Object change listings
+ + +

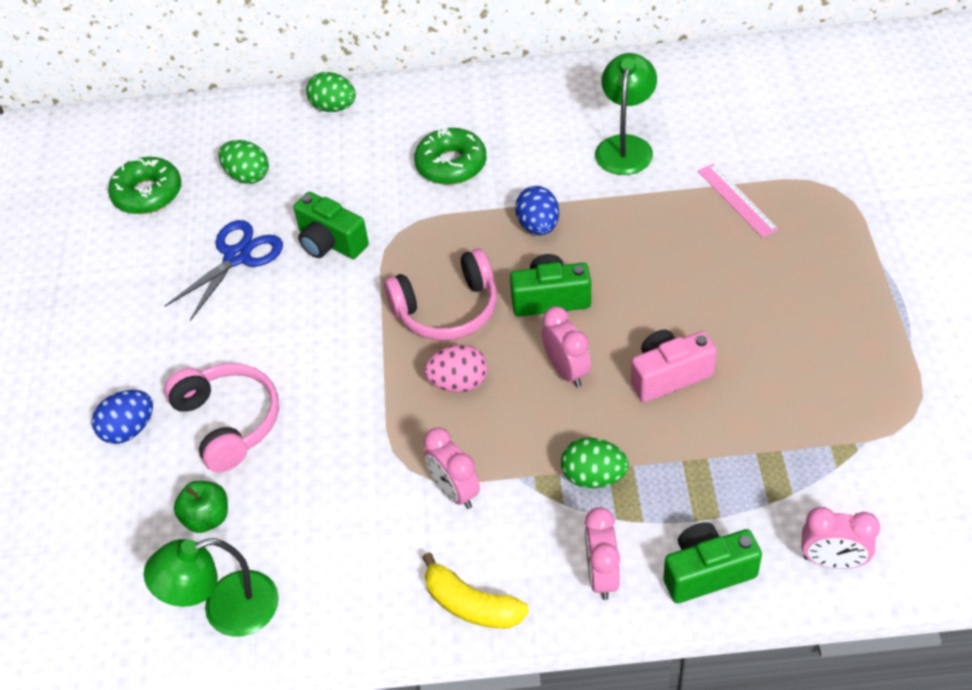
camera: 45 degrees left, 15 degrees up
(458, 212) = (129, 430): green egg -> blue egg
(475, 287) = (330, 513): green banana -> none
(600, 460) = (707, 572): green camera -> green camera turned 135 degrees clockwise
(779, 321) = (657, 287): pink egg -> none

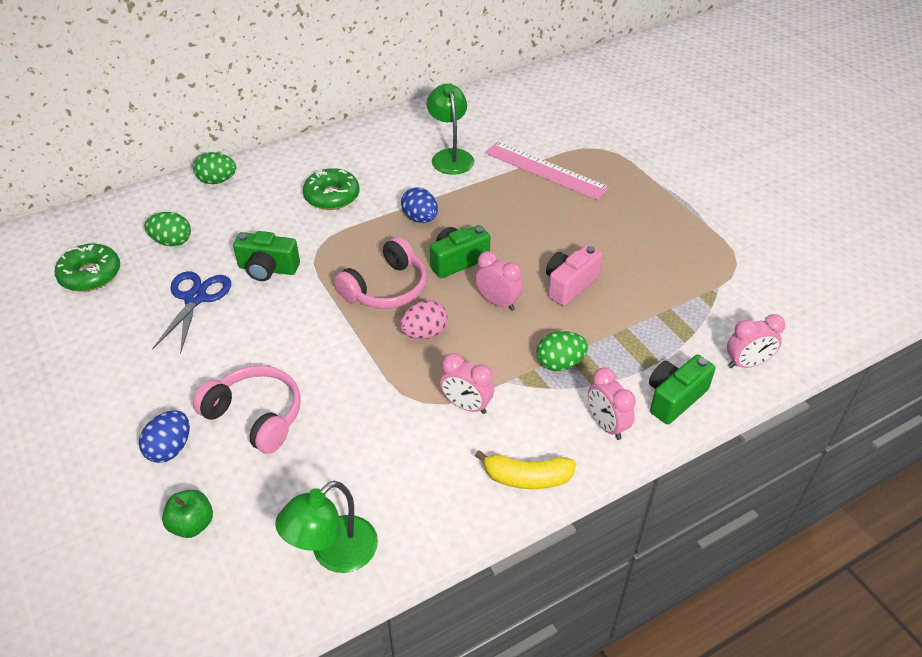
camera: 30 degrees left, 5 degrees down
(207, 518) = (278, 491): green apple -> green apple (192, 524)
(737, 200) = (545, 170): pink ruler -> pink ruler, size x1.67

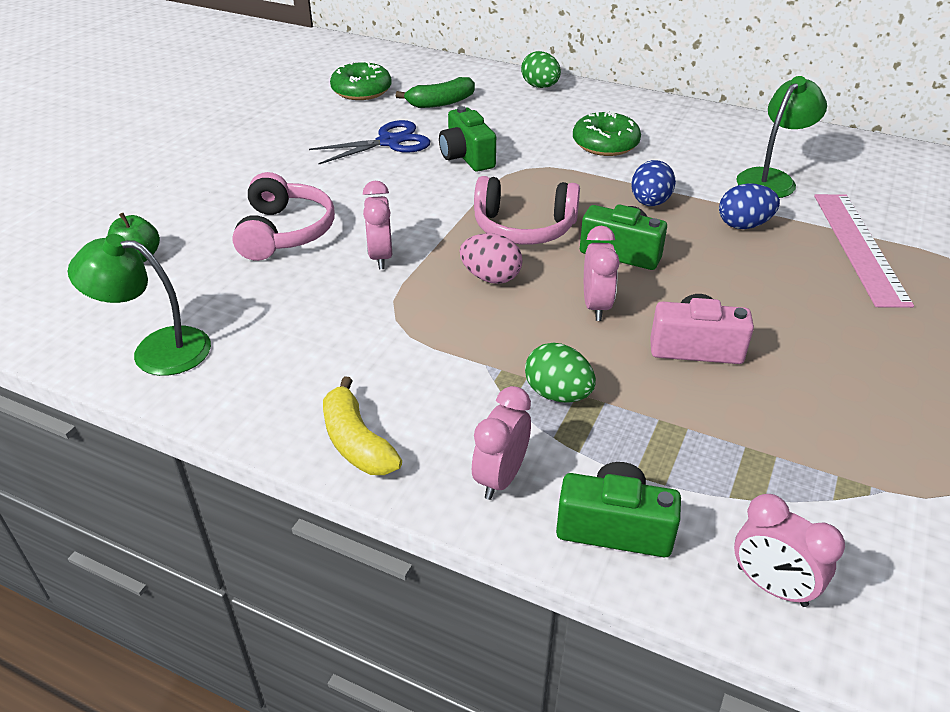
camera: 55 degrees right, 5 degrees down
(170, 449) = (211, 209): blue egg -> blue egg (743, 225)
(172, 242) = (440, 103): green egg -> green banana
(466, 405) = (420, 350): pink clock -> pink clock (381, 257)

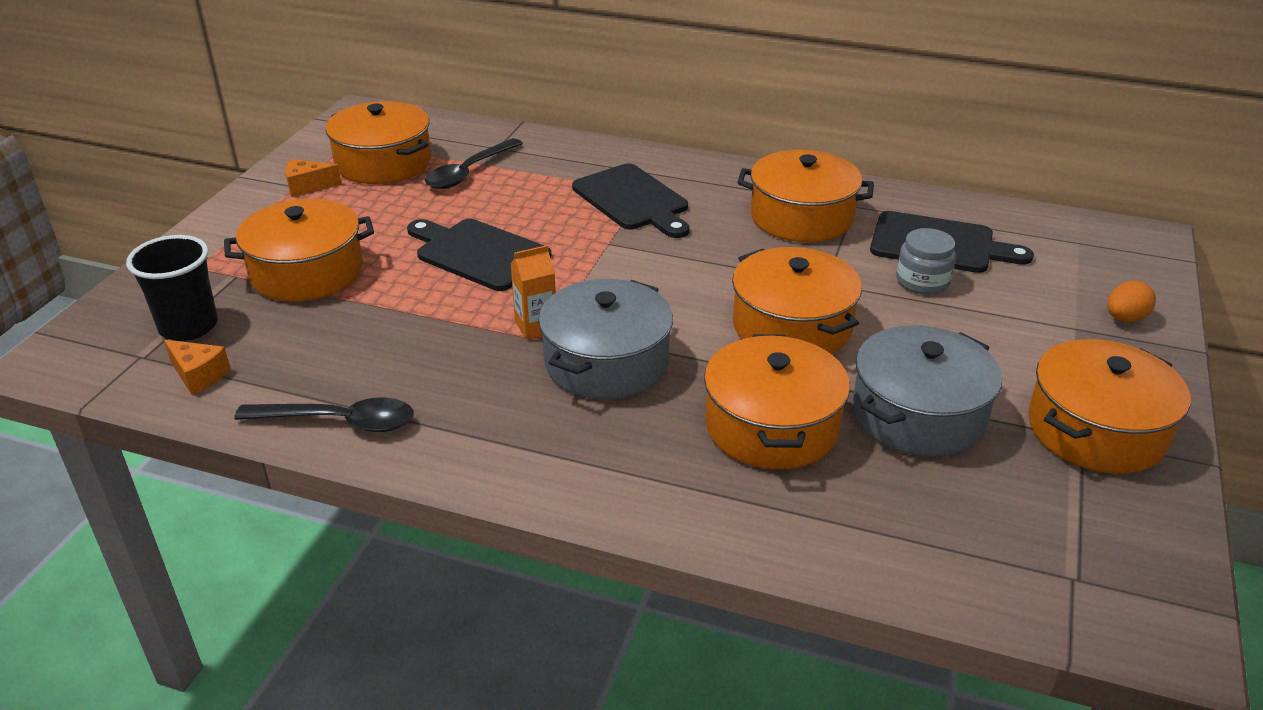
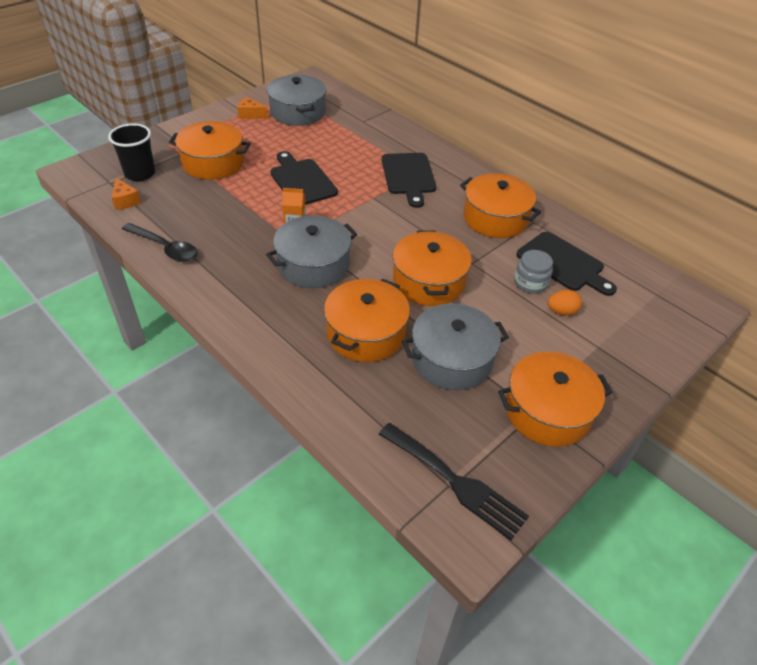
camera: 25 degrees right, 10 degrees up
(383, 163) = (298, 112): orange pot -> grey pot
(469, 172) = (336, 131): black spoon -> none
(1077, 570) = (456, 482): none -> black fork
(1125, 318) = (636, 353): orange egg -> orange egg (561, 311)

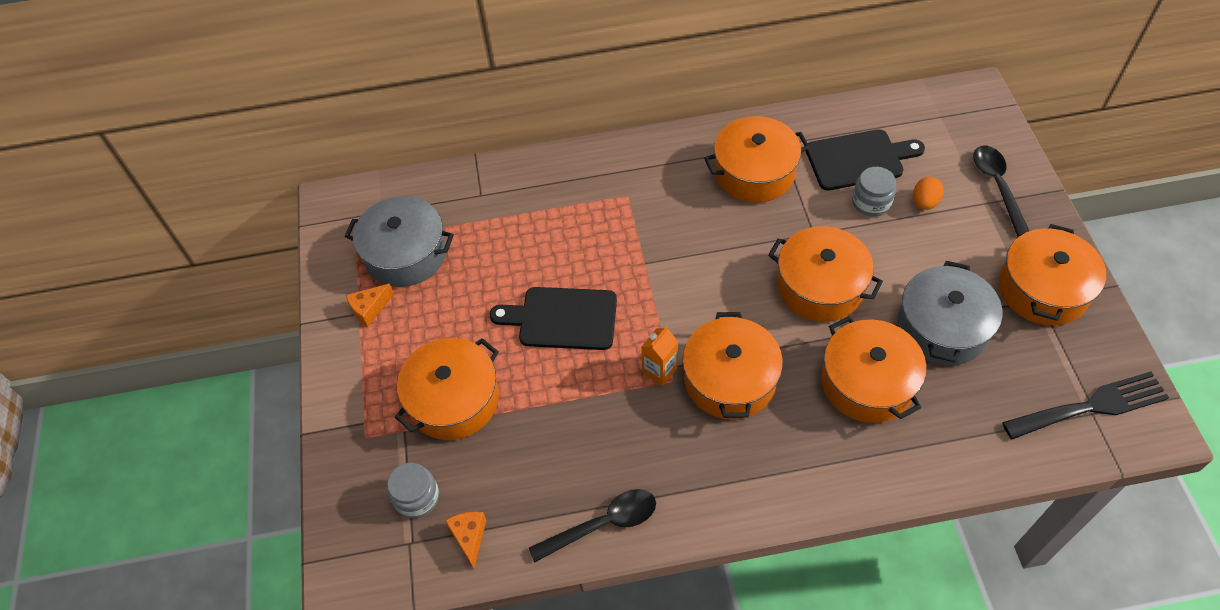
camera: 50 degrees left, 10 degrees up
(125, 201) = (469, 537): orange cheese -> orange cheese turned 105 degrees counterclockwise
(140, 174) = (417, 497): black cup -> grey jar
(313, 265) = (730, 379): grey pot -> orange pot
(408, 176) = (628, 208): black cutting board -> none
(624, 349) = (997, 186): none -> black spoon

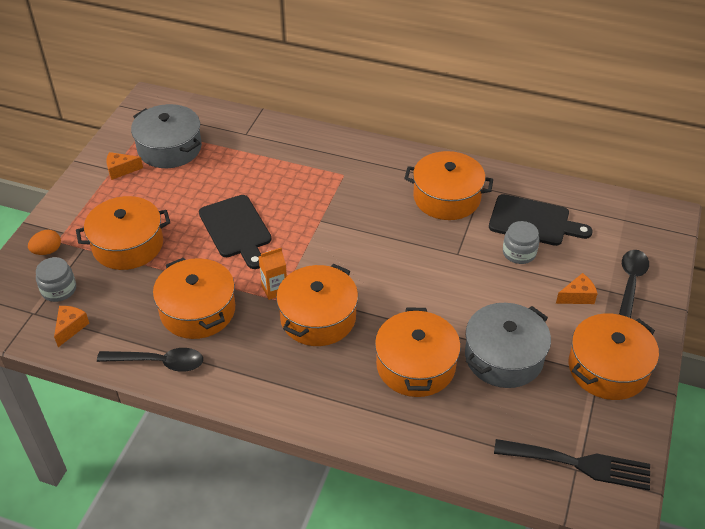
camera: 25 degrees right, 10 degrees down
(562, 318) = (236, 229): black cutting board -> black cutting board turned 150 degrees counterclockwise
(820, 286) = (433, 289): orange pot -> orange pot (197, 310)
(924, 202) = (561, 270): orange egg -> orange egg (47, 251)
(960, 224) = (577, 296): none -> orange cheese

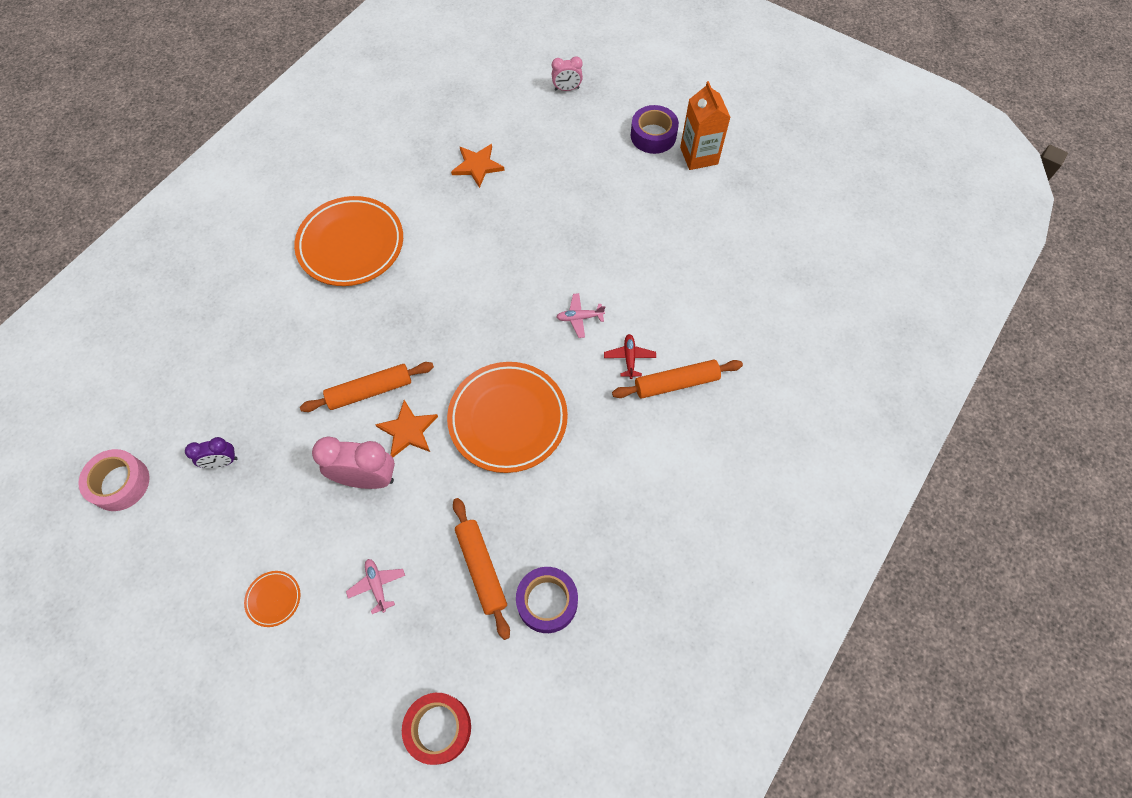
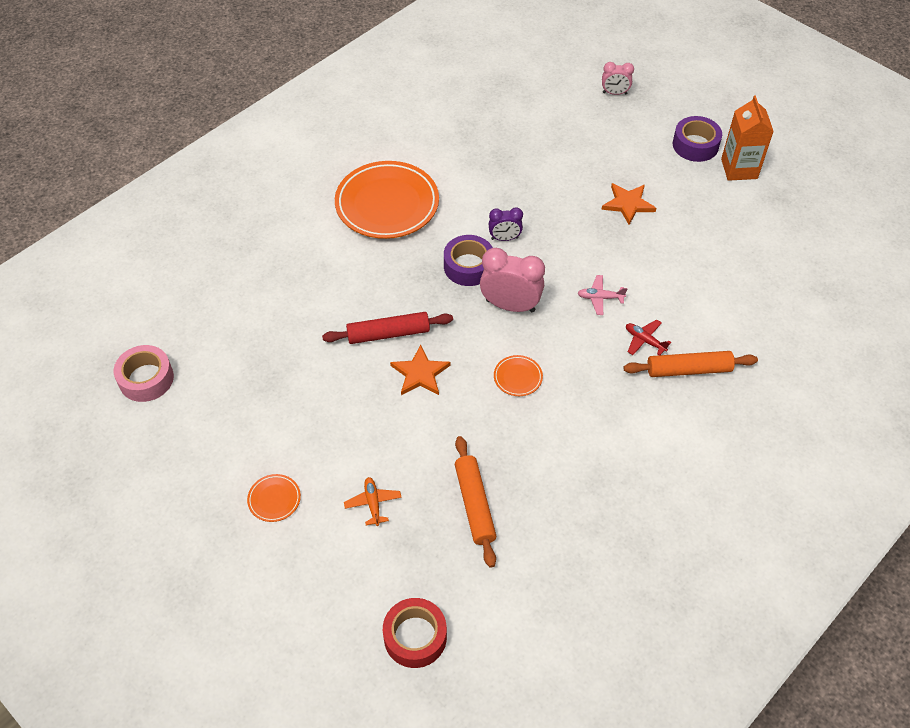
camera: 10 degrees right, 10 degrees down
(222, 462) = (242, 374): purple clock -> purple clock (504, 238)
(366, 478) = (375, 409): pink clock -> pink clock (510, 305)
(370, 391) = (388, 333): orange rolling pin -> red rolling pin
(377, 585) = (373, 503): pink plane -> orange plane
(477, 166) = (517, 151): orange star -> orange star (628, 204)
(508, 419) = (518, 377): orange plate -> orange plate, size x0.42
(547, 602) = (534, 543): purple tape -> purple tape (468, 266)
(629, 358) = (644, 340): red plane -> red plane turned 60 degrees counterclockwise

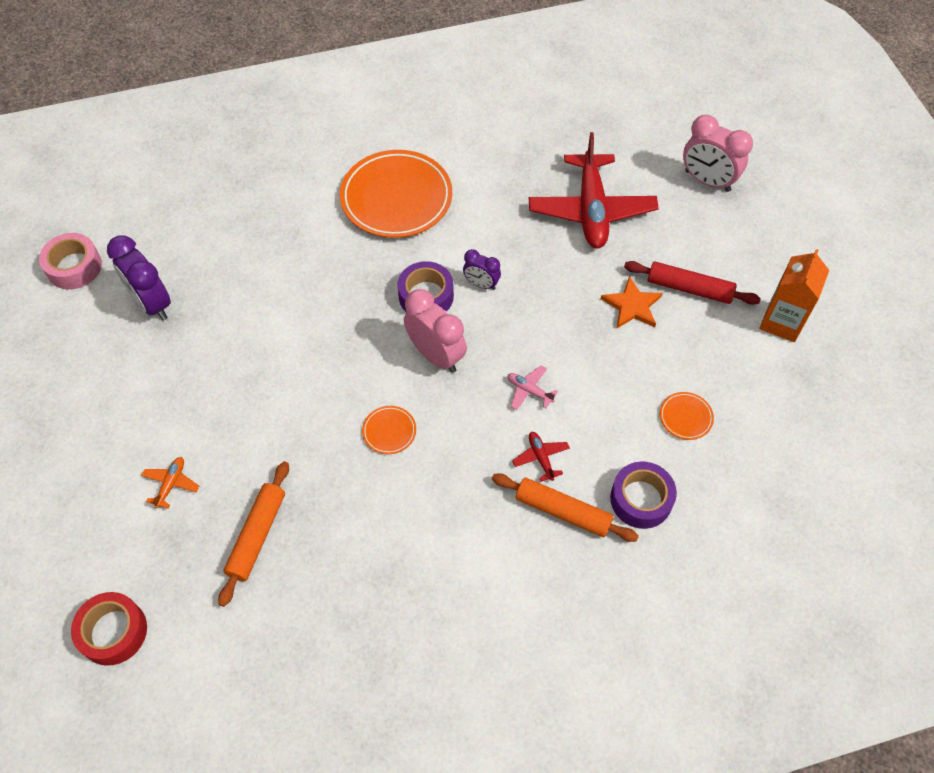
camera: 30 degrees right, 5 degrees up
(242, 375) = (152, 303): none -> purple clock
(274, 499) = (94, 434): orange plate -> orange plate (685, 417)
(388, 333) = (304, 327): red rolling pin -> red rolling pin (689, 288)
(420, 373) = (303, 381): orange star -> none
(546, 149) = (591, 210): none -> red plane
(614, 93) = (707, 181): pink clock -> pink clock, size x1.76
(695, 145) = (753, 274): purple tape -> purple tape (641, 499)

+ + +

* [TASK BRIEF]
Go through the records. Copy each line where "turned" appears.

* [EXPECTED OUTPUT]
(600, 460) = (707, 572): green camera -> green camera turned 135 degrees clockwise
(125, 201) = (469, 537): orange cheese -> orange cheese turned 105 degrees counterclockwise
(562, 318) = (236, 229): black cutting board -> black cutting board turned 150 degrees counterclockwise
(629, 358) = (644, 340): red plane -> red plane turned 60 degrees counterclockwise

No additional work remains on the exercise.